═══ Data ═══

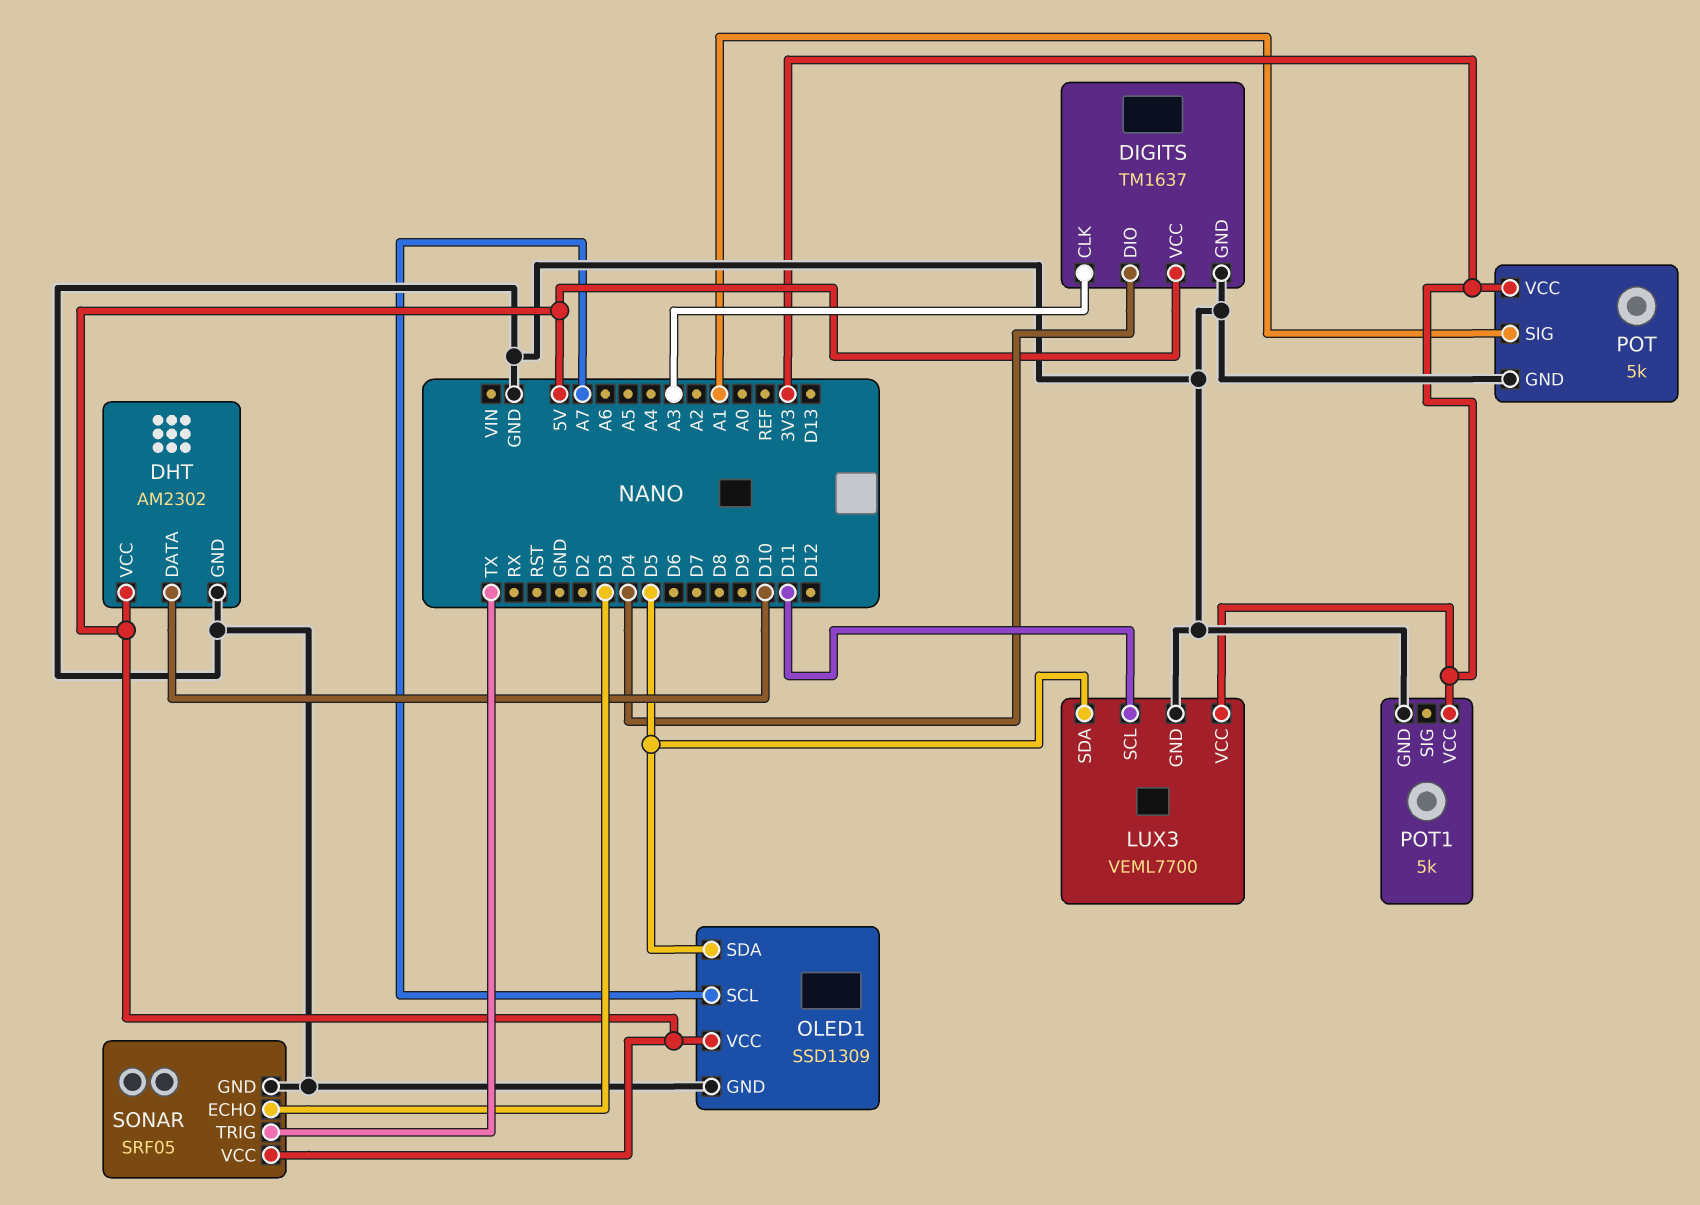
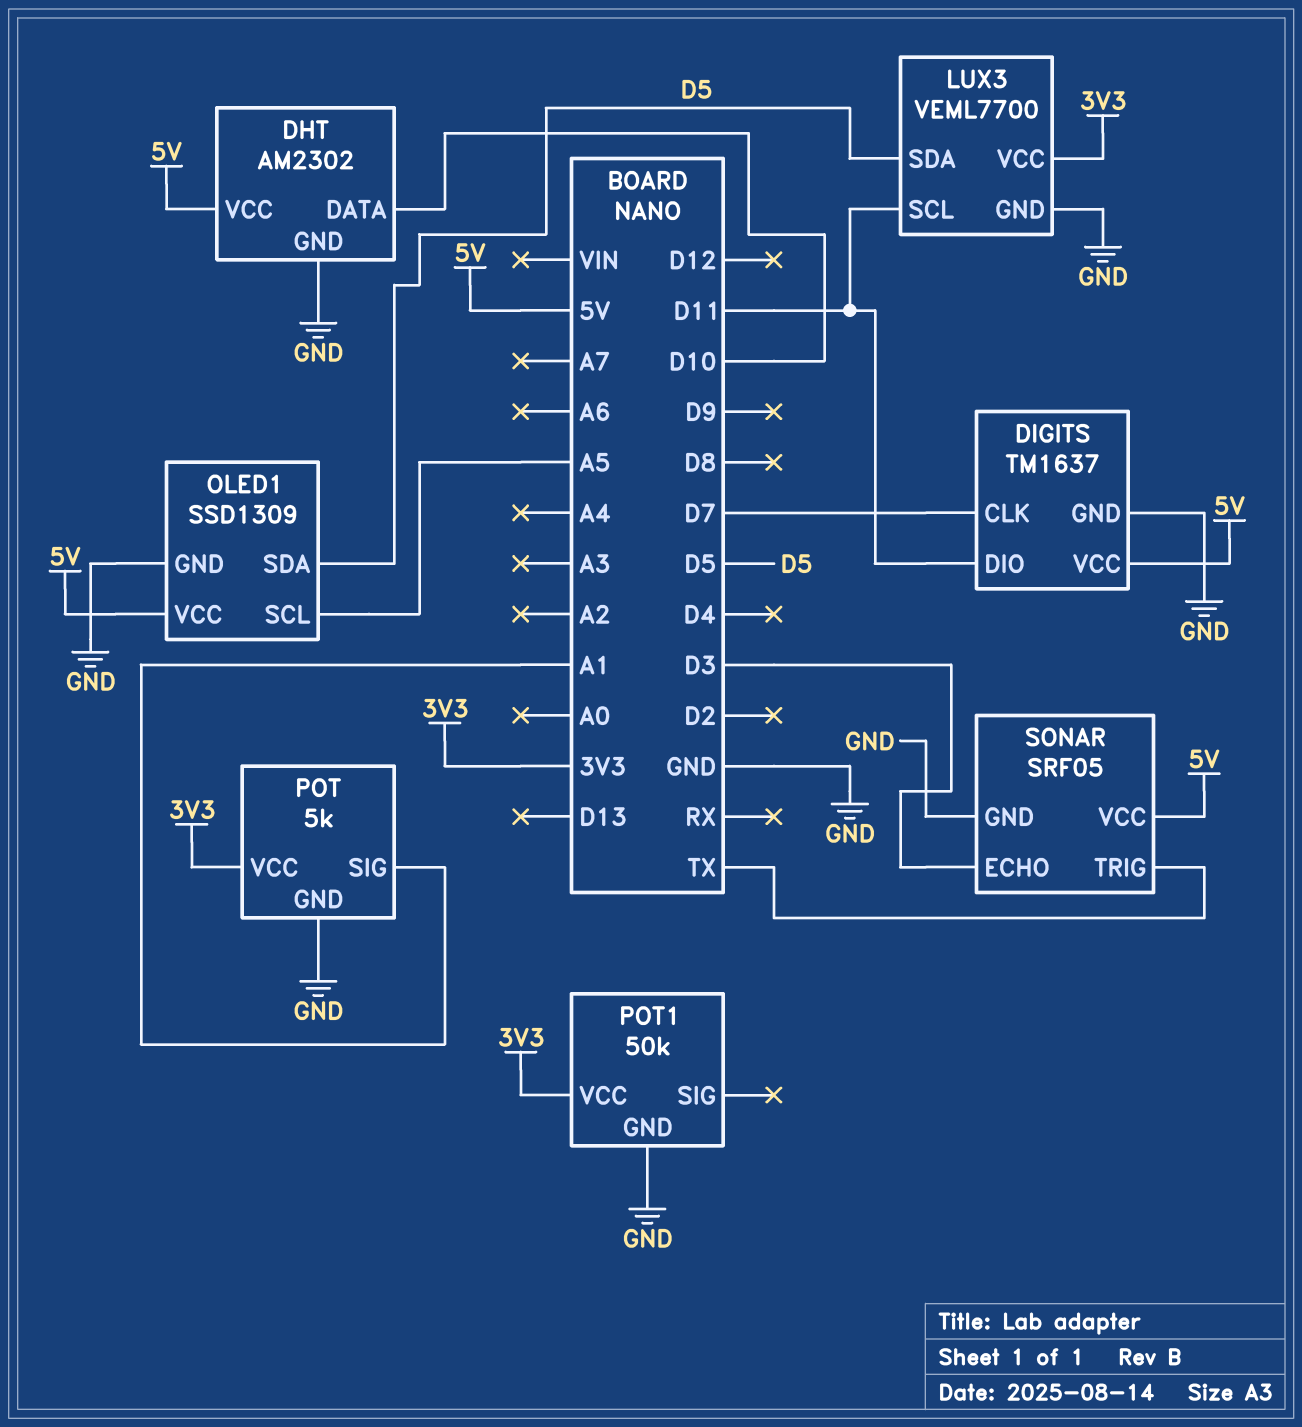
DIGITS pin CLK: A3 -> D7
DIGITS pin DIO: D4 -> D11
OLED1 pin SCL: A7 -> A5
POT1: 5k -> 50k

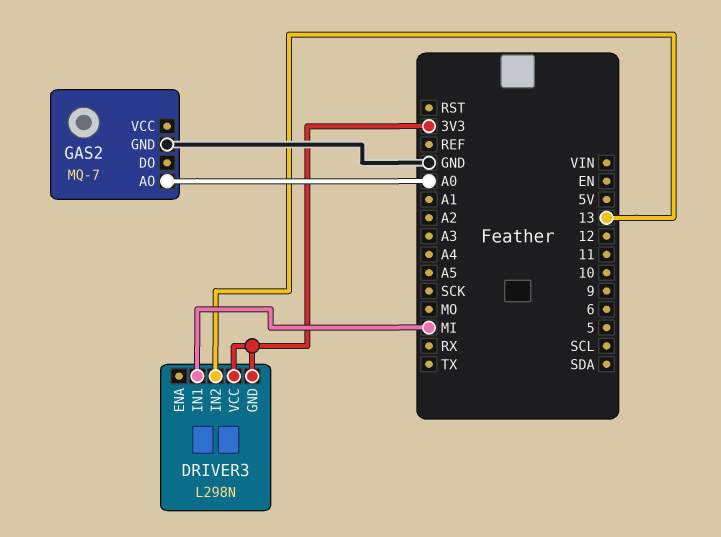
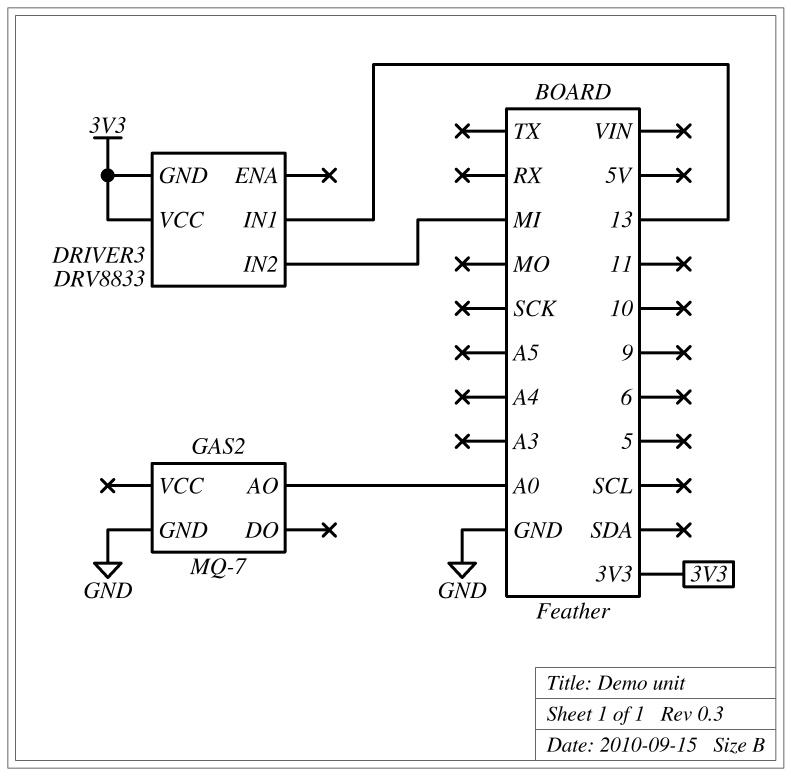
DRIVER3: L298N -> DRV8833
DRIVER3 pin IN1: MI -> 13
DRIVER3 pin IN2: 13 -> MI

═══

▸ **Required action**:
Return every entry word for word, minus the pictures.

▸ **Answer for the task**:
DIGITS pin CLK: A3 -> D7
DIGITS pin DIO: D4 -> D11
OLED1 pin SCL: A7 -> A5
POT1: 5k -> 50k

DRIVER3: L298N -> DRV8833
DRIVER3 pin IN1: MI -> 13
DRIVER3 pin IN2: 13 -> MI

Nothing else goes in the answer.